**Problem requirements:** Using the listing below, determine the count of lines with the word "white" and reply only with it.

----

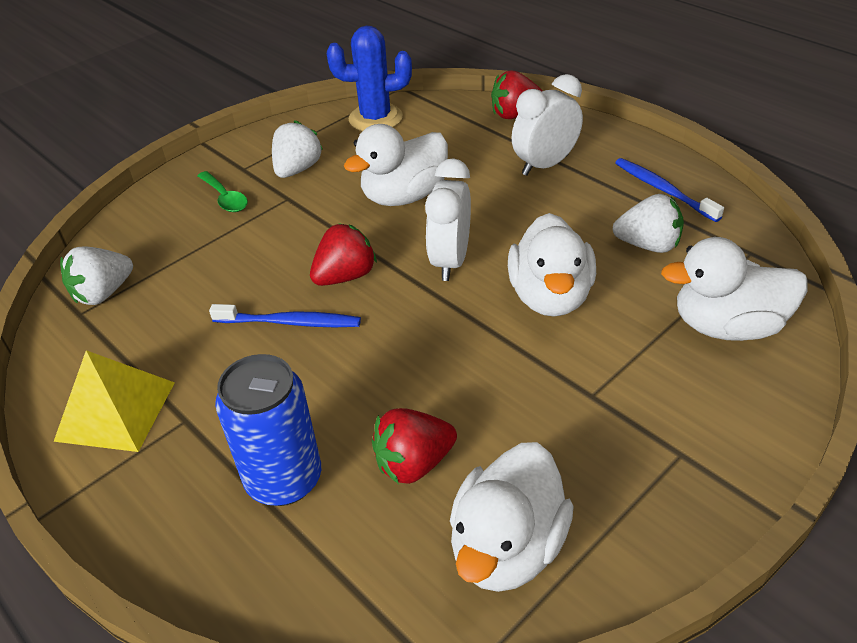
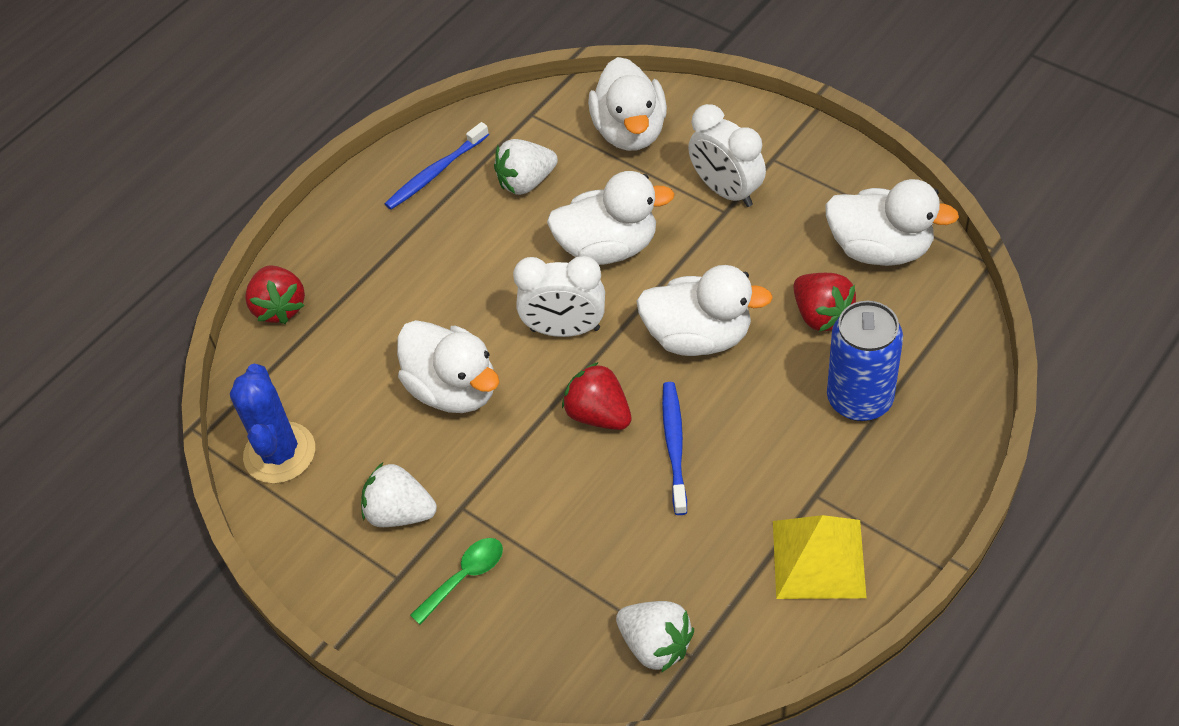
camera: 95 degrees left, 10 degrees up
(414, 353) = (699, 337): none -> white duck
(545, 165) = (391, 269): white clock -> white clock (726, 191)
(648, 245) = (526, 182): white strawberry -> white strawberry turned 120 degrees counterclockwise

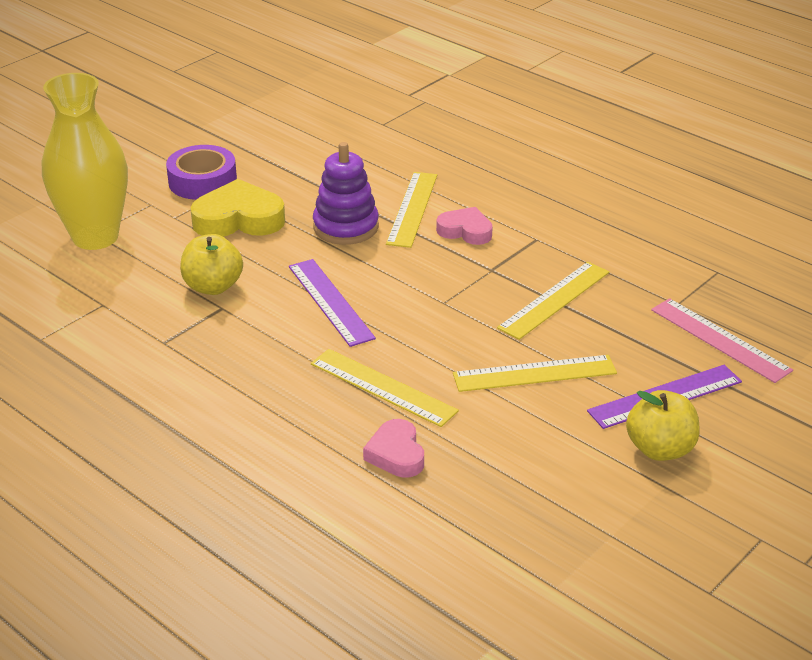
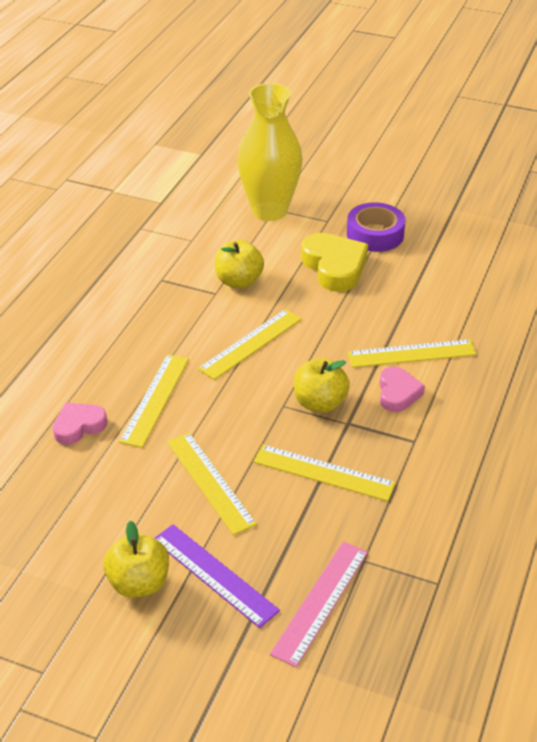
camera: 70 degrees right, 5 degrees up
(331, 301) = (251, 344): purple ruler -> yellow ruler
(346, 227) = (359, 324): purple stacking toy -> none
(453, 279) = (320, 403): none -> yellow apple

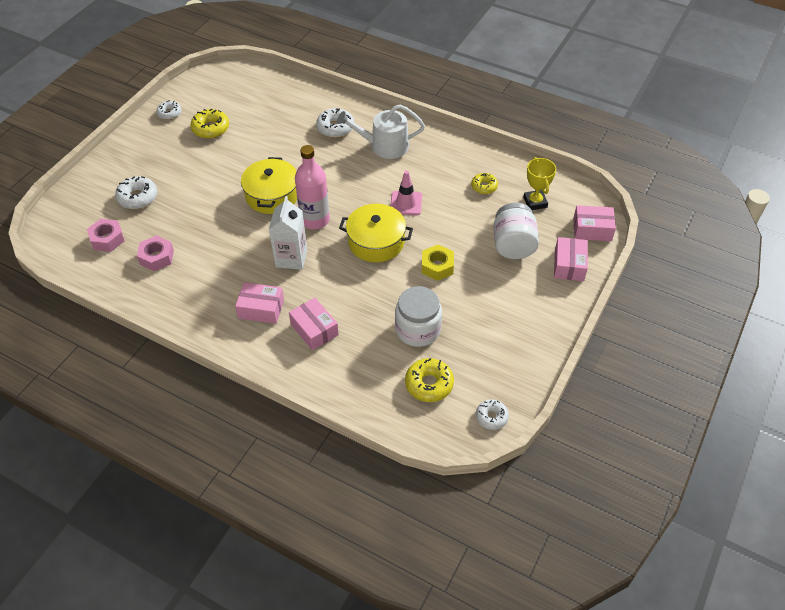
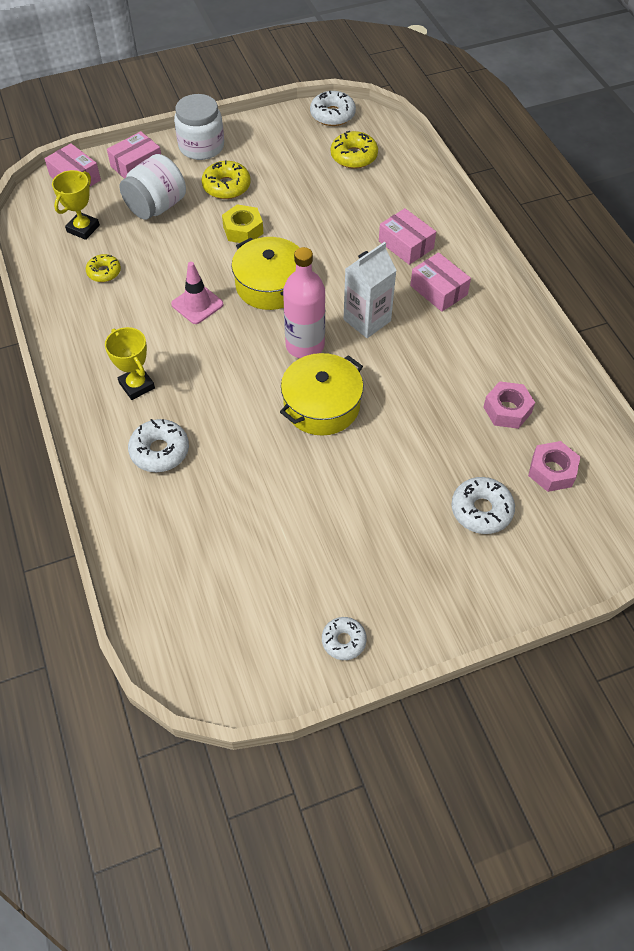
camera: 140 degrees left, 5 degrees up
(211, 128) = (309, 565): yellow donut -> yellow donut (226, 186)
(314, 329) = (406, 245): pink box -> pink box turned 45 degrees counterclockwise
(384, 146) = (137, 385): white watering can -> yellow trophy
(418, 329) = (319, 194): white jar -> white jar (201, 146)
(491, 417) = (332, 115): white donut -> white donut, size x1.52

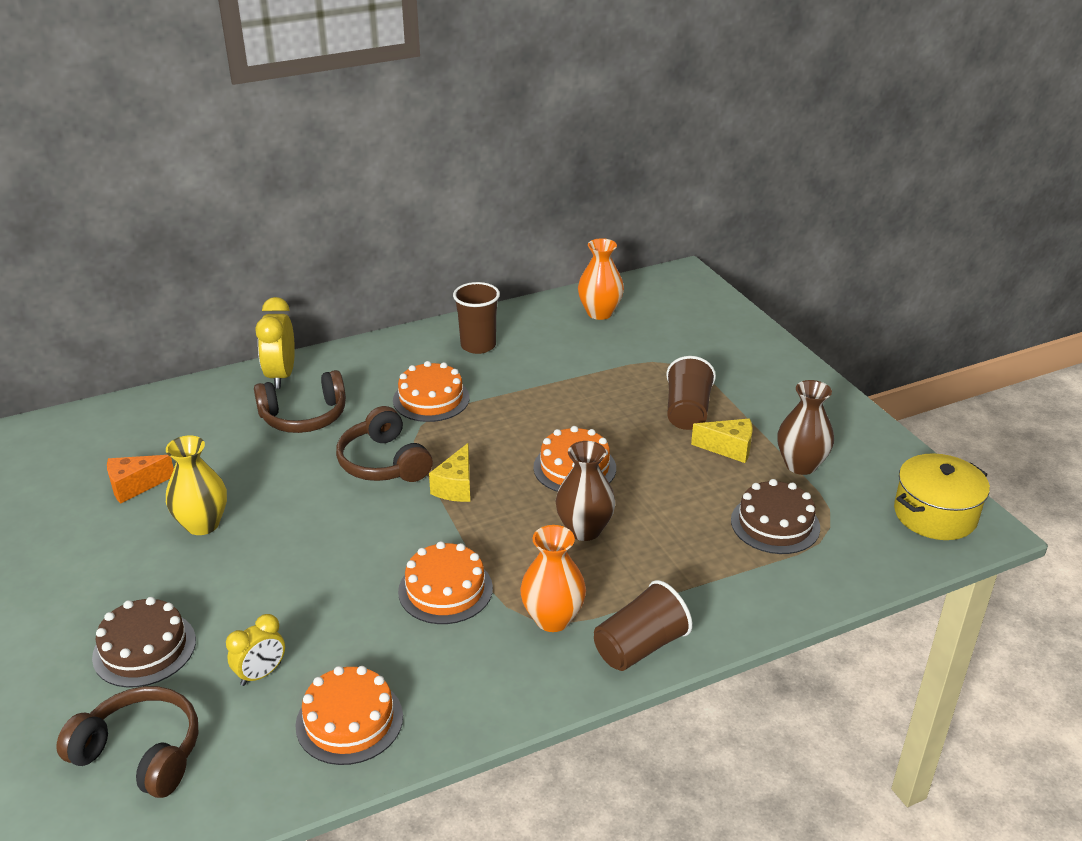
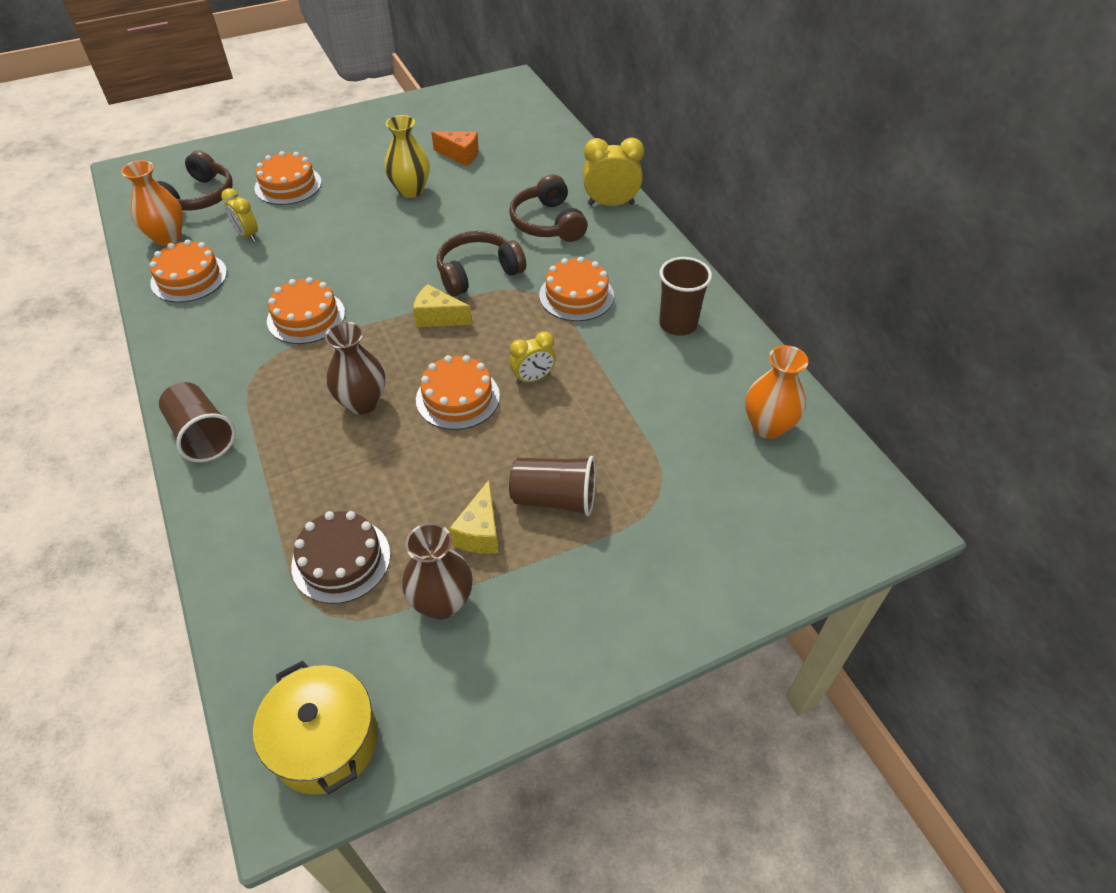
camera: 90 degrees right, 15 degrees up
(135, 486) = (460, 155): orange cheese -> orange cheese turned 135 degrees clockwise
(144, 648) = (288, 185): brown cake -> orange cake
(548, 424) = (533, 378): none -> yellow clock
(552, 619) = (253, 380): orange vase -> orange vase (167, 237)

----

**Exercise answer:** 6